:: Required action ::
Without including any pictures, write out the data below exactly.
[Opening Recorded data section]
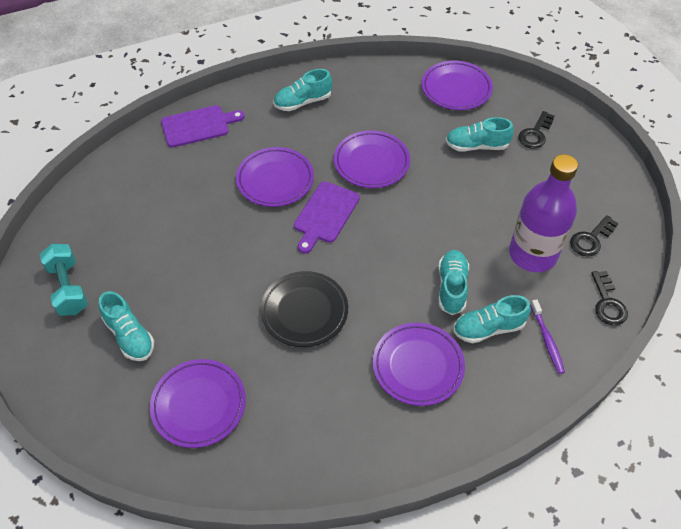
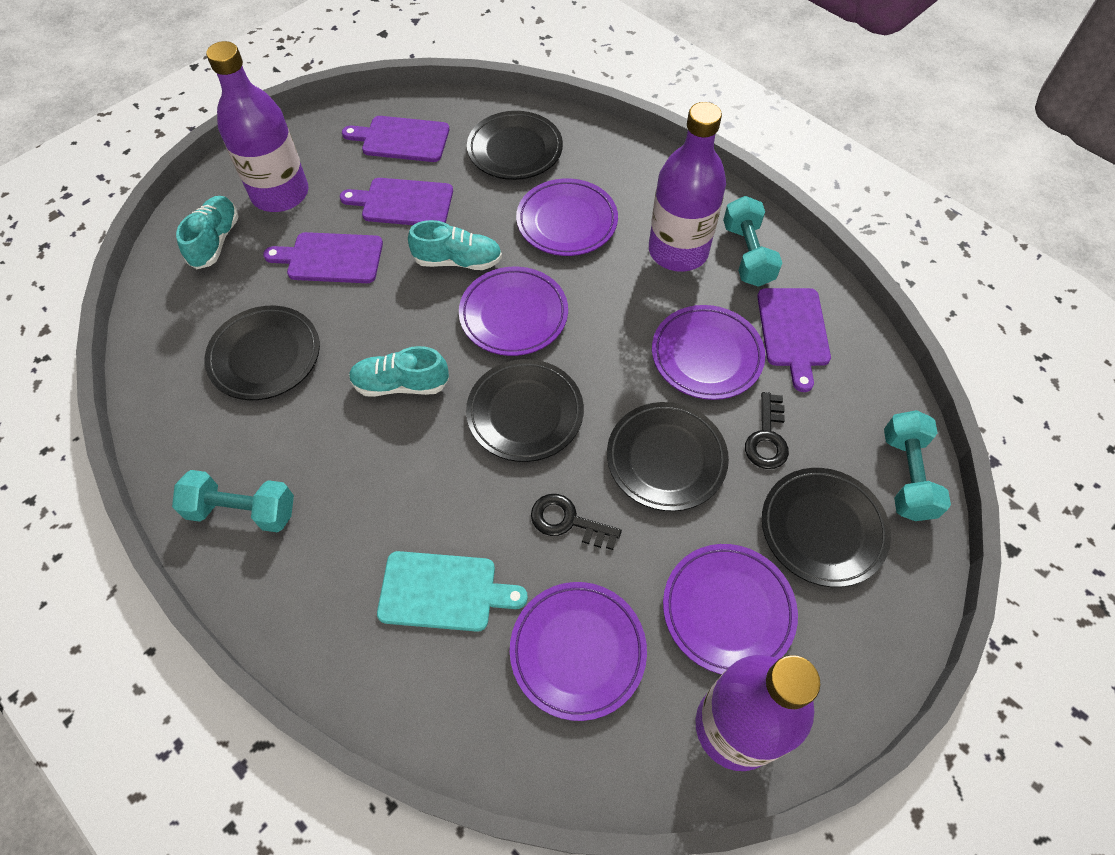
black key: 3 -> 2
black plate: 1 -> 5
purple bottle: 1 -> 3
purple cutting board: 2 -> 4
purple toothbrush: 1 -> 0
turquoise cutting board: 0 -> 1
turquoise dumbbell: 1 -> 3
turquoise shoe: 5 -> 3

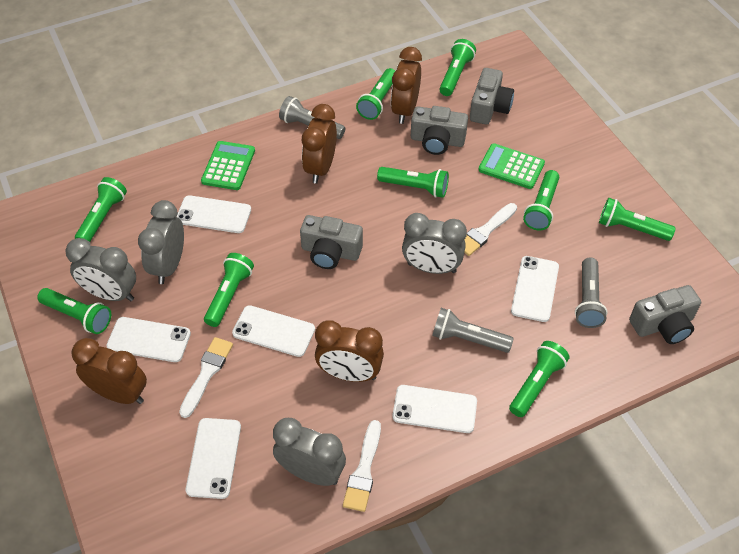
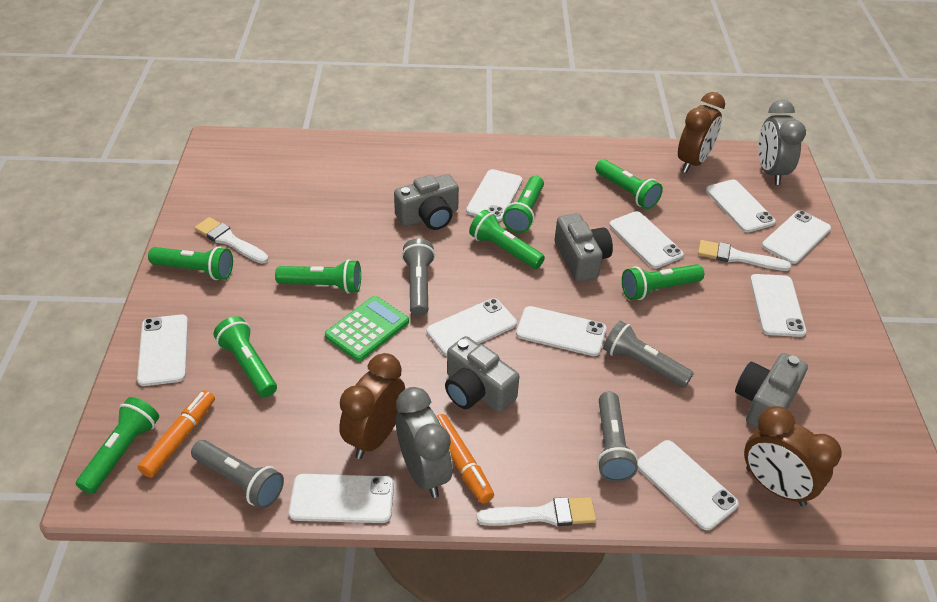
brown clock: 4 -> 3
green calculator: 2 -> 1
green flashlight: 9 -> 8
grey clock: 4 -> 2
grey flashlight: 3 -> 4
orange marker: 0 -> 2
white phone: 6 -> 10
[Closing Recorded data section]
:: Answer to the exercise ::
black key: 3 -> 2
black plate: 1 -> 5
purple bottle: 1 -> 3
purple cutting board: 2 -> 4
purple toothbrush: 1 -> 0
turquoise cutting board: 0 -> 1
turquoise dumbbell: 1 -> 3
turquoise shoe: 5 -> 3

brown clock: 4 -> 3
green calculator: 2 -> 1
green flashlight: 9 -> 8
grey clock: 4 -> 2
grey flashlight: 3 -> 4
orange marker: 0 -> 2
white phone: 6 -> 10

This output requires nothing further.